(Records from a data source)
────────
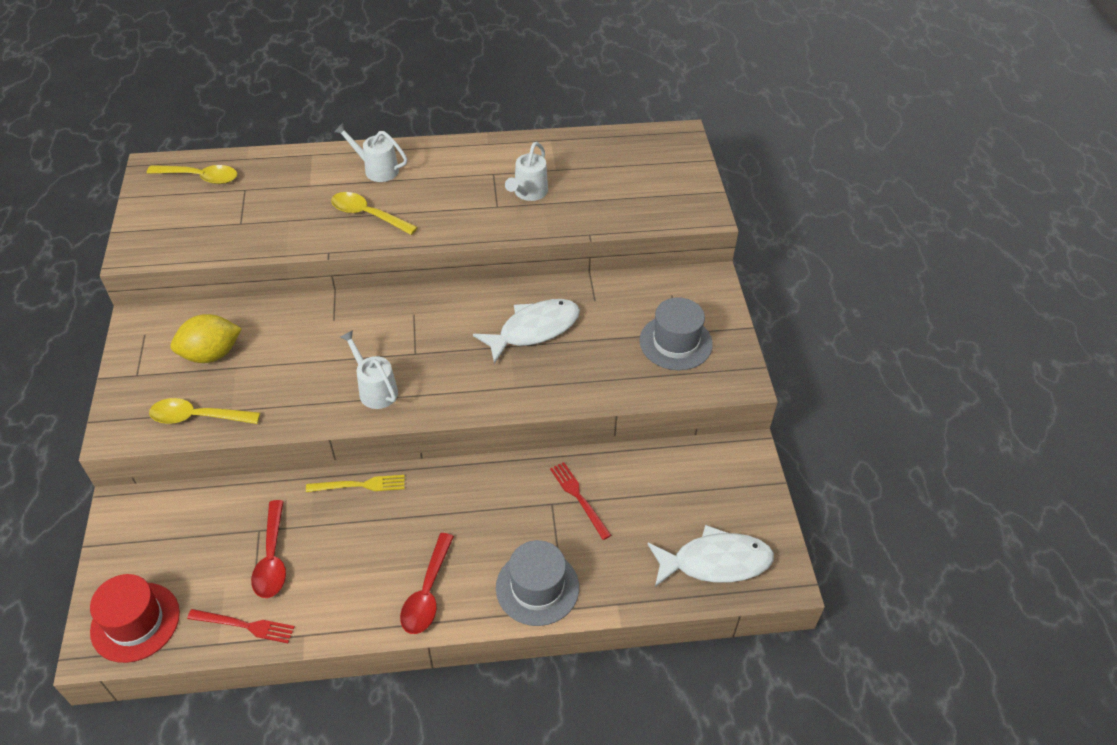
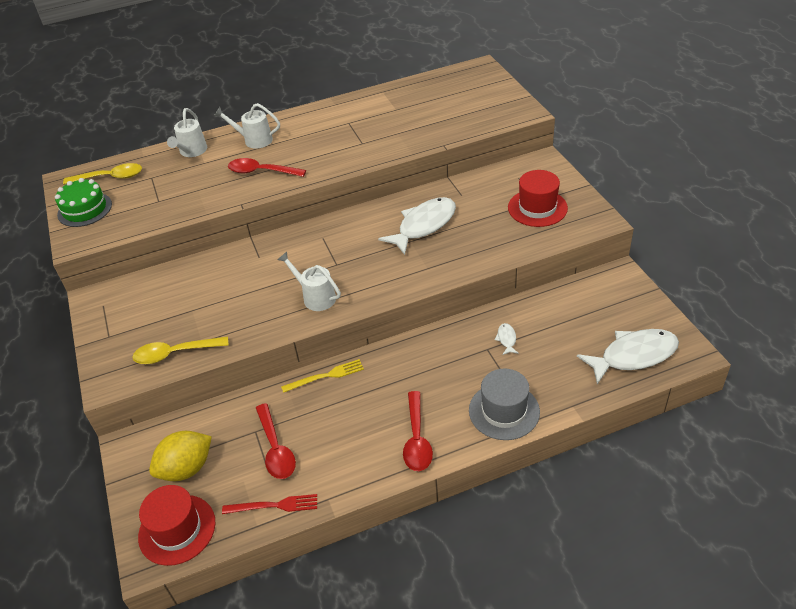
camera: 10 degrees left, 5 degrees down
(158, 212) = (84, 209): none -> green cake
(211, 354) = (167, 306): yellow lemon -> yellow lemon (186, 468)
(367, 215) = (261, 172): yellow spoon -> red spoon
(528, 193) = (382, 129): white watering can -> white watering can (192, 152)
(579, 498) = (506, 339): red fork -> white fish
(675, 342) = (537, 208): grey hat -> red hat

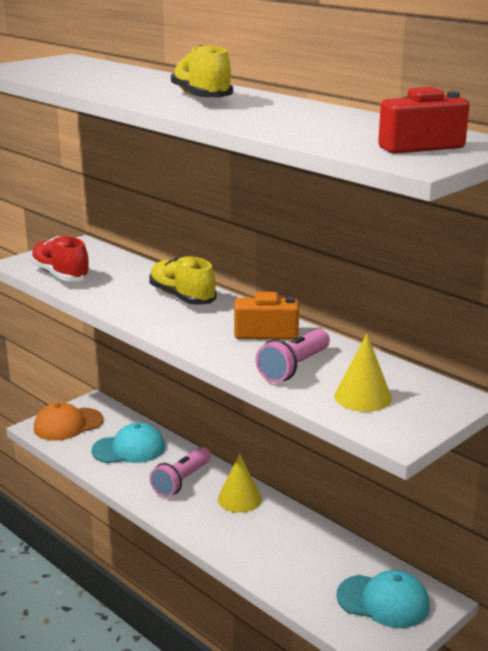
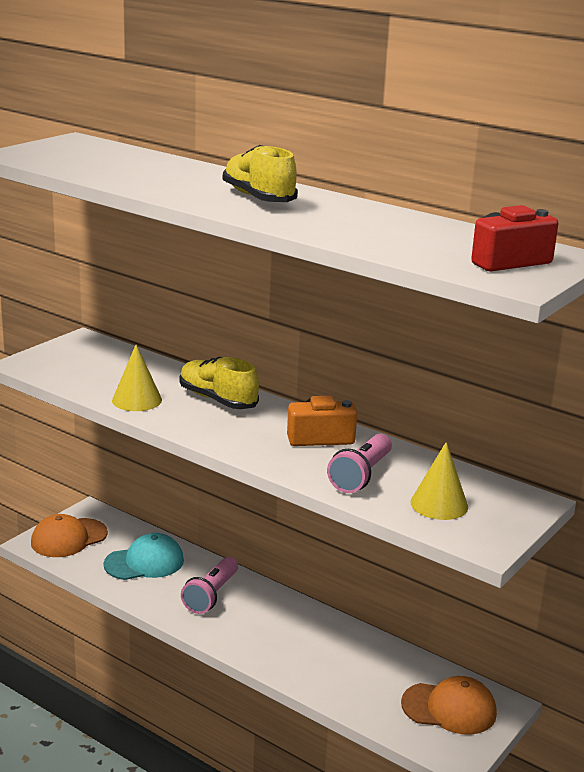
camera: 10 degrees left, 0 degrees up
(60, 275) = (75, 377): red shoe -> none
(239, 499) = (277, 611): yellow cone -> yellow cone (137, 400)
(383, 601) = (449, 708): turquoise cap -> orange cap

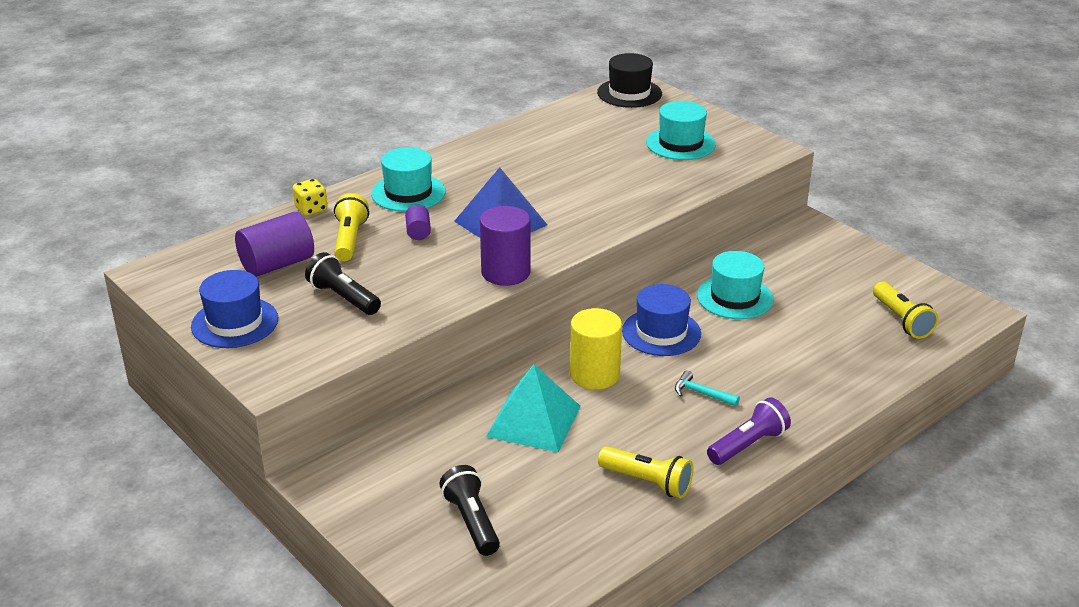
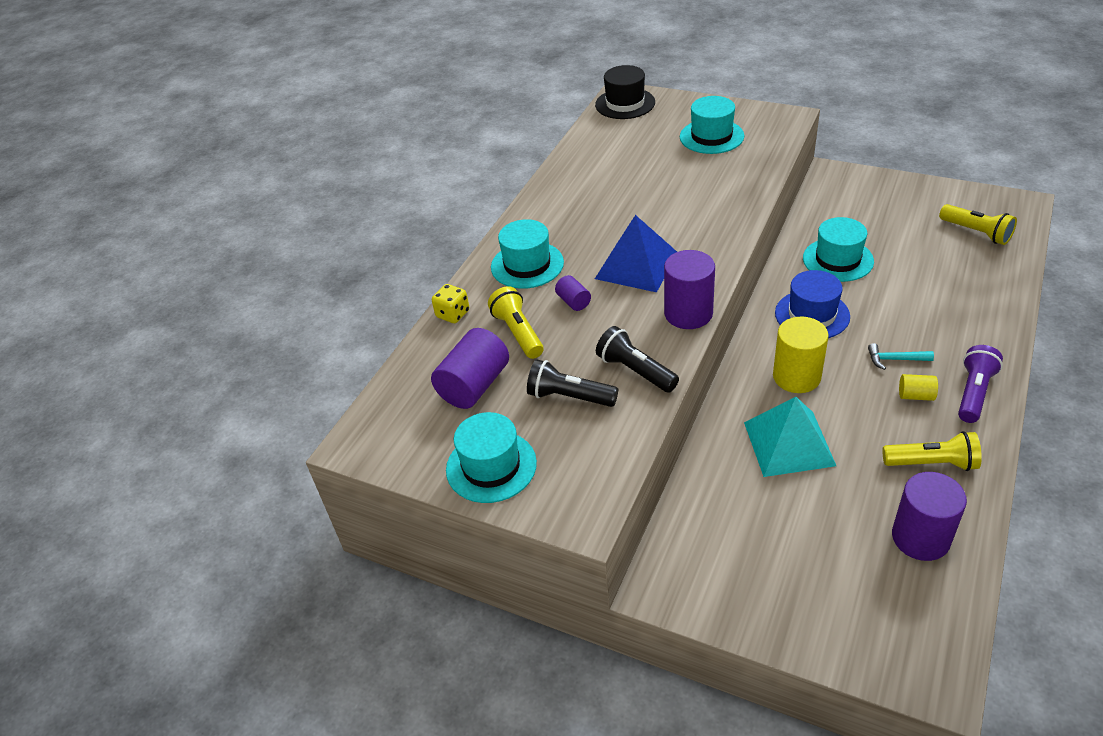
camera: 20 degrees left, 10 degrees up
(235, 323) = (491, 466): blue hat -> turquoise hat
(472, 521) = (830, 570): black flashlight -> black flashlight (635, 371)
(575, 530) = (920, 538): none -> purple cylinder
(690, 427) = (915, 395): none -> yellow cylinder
────────
- [YOUR OBJECTIVE] Print the stretch of the data from the line with "(367, 215) = (261, 172): yellow" through its last line, exactly and with both ends kept. Omit pictures.

- [OUTPUT OF THE EXERCISE]
(367, 215) = (261, 172): yellow spoon -> red spoon
(528, 193) = (382, 129): white watering can -> white watering can (192, 152)
(579, 498) = (506, 339): red fork -> white fish
(675, 342) = (537, 208): grey hat -> red hat

camera: 10 degrees left, 0 degrees up
(60, 275) = (75, 377): red shoe -> none
(239, 499) = (277, 611): yellow cone -> yellow cone (137, 400)
(383, 601) = (449, 708): turquoise cap -> orange cap

camera: 20 degrees left, 10 degrees up
(235, 323) = (491, 466): blue hat -> turquoise hat
(472, 521) = (830, 570): black flashlight -> black flashlight (635, 371)
(575, 530) = (920, 538): none -> purple cylinder
(690, 427) = (915, 395): none -> yellow cylinder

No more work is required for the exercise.